Instructions to follow>
Every entry must come back exactly as it was written.

Task data>
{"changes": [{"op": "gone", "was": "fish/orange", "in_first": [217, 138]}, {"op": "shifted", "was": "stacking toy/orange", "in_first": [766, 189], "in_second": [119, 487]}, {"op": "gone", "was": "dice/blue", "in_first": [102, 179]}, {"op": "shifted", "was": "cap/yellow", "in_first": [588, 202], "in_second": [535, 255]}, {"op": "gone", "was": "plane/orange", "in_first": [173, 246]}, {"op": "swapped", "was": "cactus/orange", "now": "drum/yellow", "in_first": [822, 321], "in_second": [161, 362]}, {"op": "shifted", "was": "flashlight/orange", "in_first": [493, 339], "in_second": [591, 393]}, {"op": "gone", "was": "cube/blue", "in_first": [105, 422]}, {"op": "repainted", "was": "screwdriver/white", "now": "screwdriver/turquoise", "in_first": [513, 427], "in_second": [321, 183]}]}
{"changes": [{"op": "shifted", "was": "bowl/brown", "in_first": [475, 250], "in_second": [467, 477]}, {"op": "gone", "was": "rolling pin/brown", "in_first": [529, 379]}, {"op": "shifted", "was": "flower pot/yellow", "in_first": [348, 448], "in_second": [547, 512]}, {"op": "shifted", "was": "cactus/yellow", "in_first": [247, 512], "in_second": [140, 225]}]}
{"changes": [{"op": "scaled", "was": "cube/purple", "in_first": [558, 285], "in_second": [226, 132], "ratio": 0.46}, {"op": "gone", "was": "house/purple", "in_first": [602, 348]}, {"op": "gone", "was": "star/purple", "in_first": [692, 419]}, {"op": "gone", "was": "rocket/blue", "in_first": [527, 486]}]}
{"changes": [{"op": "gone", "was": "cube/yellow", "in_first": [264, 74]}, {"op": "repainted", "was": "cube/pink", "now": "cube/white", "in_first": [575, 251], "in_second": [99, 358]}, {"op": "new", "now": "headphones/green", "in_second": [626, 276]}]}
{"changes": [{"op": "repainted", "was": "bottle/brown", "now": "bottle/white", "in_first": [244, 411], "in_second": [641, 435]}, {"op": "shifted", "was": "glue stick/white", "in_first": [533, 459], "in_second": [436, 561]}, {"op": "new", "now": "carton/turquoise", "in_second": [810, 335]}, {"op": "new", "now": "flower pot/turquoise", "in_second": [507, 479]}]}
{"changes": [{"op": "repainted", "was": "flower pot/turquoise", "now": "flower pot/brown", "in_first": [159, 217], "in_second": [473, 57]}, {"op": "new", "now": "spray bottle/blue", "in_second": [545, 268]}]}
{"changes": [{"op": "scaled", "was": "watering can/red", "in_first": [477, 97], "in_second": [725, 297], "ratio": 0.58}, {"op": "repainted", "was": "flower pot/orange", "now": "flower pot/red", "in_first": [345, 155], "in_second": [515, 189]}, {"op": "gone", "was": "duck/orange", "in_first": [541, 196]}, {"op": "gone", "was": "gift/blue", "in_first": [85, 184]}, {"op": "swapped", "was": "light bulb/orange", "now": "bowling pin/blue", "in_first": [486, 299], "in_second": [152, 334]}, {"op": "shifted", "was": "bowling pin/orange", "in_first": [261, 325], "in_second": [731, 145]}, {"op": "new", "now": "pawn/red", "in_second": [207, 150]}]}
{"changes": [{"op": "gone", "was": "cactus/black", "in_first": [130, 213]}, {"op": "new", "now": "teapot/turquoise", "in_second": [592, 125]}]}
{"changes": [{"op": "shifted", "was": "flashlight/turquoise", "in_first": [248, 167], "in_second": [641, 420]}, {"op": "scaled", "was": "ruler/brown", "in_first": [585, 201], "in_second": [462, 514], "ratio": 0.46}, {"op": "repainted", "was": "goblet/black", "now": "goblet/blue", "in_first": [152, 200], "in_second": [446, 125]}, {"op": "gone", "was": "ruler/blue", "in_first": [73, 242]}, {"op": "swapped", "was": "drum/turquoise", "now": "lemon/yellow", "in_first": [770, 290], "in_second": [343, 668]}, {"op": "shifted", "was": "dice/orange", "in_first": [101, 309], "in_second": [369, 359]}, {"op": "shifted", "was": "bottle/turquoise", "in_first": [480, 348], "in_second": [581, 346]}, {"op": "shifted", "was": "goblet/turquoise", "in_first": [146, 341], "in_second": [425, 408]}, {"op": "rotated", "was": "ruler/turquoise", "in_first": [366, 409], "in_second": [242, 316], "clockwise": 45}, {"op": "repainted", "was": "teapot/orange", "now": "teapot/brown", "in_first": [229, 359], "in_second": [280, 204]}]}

Response to the task>
{"changes": [{"op": "gone", "was": "fish/orange", "in_first": [217, 138]}, {"op": "shifted", "was": "stacking toy/orange", "in_first": [766, 189], "in_second": [119, 487]}, {"op": "gone", "was": "dice/blue", "in_first": [102, 179]}, {"op": "shifted", "was": "cap/yellow", "in_first": [588, 202], "in_second": [535, 255]}, {"op": "gone", "was": "plane/orange", "in_first": [173, 246]}, {"op": "swapped", "was": "cactus/orange", "now": "drum/yellow", "in_first": [822, 321], "in_second": [161, 362]}, {"op": "shifted", "was": "flashlight/orange", "in_first": [493, 339], "in_second": [591, 393]}, {"op": "gone", "was": "cube/blue", "in_first": [105, 422]}, {"op": "repainted", "was": "screwdriver/white", "now": "screwdriver/turquoise", "in_first": [513, 427], "in_second": [321, 183]}]}
{"changes": [{"op": "shifted", "was": "bowl/brown", "in_first": [475, 250], "in_second": [467, 477]}, {"op": "gone", "was": "rolling pin/brown", "in_first": [529, 379]}, {"op": "shifted", "was": "flower pot/yellow", "in_first": [348, 448], "in_second": [547, 512]}, {"op": "shifted", "was": "cactus/yellow", "in_first": [247, 512], "in_second": [140, 225]}]}
{"changes": [{"op": "scaled", "was": "cube/purple", "in_first": [558, 285], "in_second": [226, 132], "ratio": 0.46}, {"op": "gone", "was": "house/purple", "in_first": [602, 348]}, {"op": "gone", "was": "star/purple", "in_first": [692, 419]}, {"op": "gone", "was": "rocket/blue", "in_first": [527, 486]}]}
{"changes": [{"op": "gone", "was": "cube/yellow", "in_first": [264, 74]}, {"op": "repainted", "was": "cube/pink", "now": "cube/white", "in_first": [575, 251], "in_second": [99, 358]}, {"op": "new", "now": "headphones/green", "in_second": [626, 276]}]}
{"changes": [{"op": "repainted", "was": "bottle/brown", "now": "bottle/white", "in_first": [244, 411], "in_second": [641, 435]}, {"op": "shifted", "was": "glue stick/white", "in_first": [533, 459], "in_second": [436, 561]}, {"op": "new", "now": "carton/turquoise", "in_second": [810, 335]}, {"op": "new", "now": "flower pot/turquoise", "in_second": [507, 479]}]}
{"changes": [{"op": "repainted", "was": "flower pot/turquoise", "now": "flower pot/brown", "in_first": [159, 217], "in_second": [473, 57]}, {"op": "new", "now": "spray bottle/blue", "in_second": [545, 268]}]}
{"changes": [{"op": "scaled", "was": "watering can/red", "in_first": [477, 97], "in_second": [725, 297], "ratio": 0.58}, {"op": "repainted", "was": "flower pot/orange", "now": "flower pot/red", "in_first": [345, 155], "in_second": [515, 189]}, {"op": "gone", "was": "duck/orange", "in_first": [541, 196]}, {"op": "gone", "was": "gift/blue", "in_first": [85, 184]}, {"op": "swapped", "was": "light bulb/orange", "now": "bowling pin/blue", "in_first": [486, 299], "in_second": [152, 334]}, {"op": "shifted", "was": "bowling pin/orange", "in_first": [261, 325], "in_second": [731, 145]}, {"op": "new", "now": "pawn/red", "in_second": [207, 150]}]}
{"changes": [{"op": "gone", "was": "cactus/black", "in_first": [130, 213]}, {"op": "new", "now": "teapot/turquoise", "in_second": [592, 125]}]}
{"changes": [{"op": "shifted", "was": "flashlight/turquoise", "in_first": [248, 167], "in_second": [641, 420]}, {"op": "scaled", "was": "ruler/brown", "in_first": [585, 201], "in_second": [462, 514], "ratio": 0.46}, {"op": "repainted", "was": "goblet/black", "now": "goblet/blue", "in_first": [152, 200], "in_second": [446, 125]}, {"op": "gone", "was": "ruler/blue", "in_first": [73, 242]}, {"op": "swapped", "was": "drum/turquoise", "now": "lemon/yellow", "in_first": [770, 290], "in_second": [343, 668]}, {"op": "shifted", "was": "dice/orange", "in_first": [101, 309], "in_second": [369, 359]}, {"op": "shifted", "was": "bottle/turquoise", "in_first": [480, 348], "in_second": [581, 346]}, {"op": "shifted", "was": "goblet/turquoise", "in_first": [146, 341], "in_second": [425, 408]}, {"op": "rotated", "was": "ruler/turquoise", "in_first": [366, 409], "in_second": [242, 316], "clockwise": 45}, {"op": "repainted", "was": "teapot/orange", "now": "teapot/brown", "in_first": [229, 359], "in_second": [280, 204]}]}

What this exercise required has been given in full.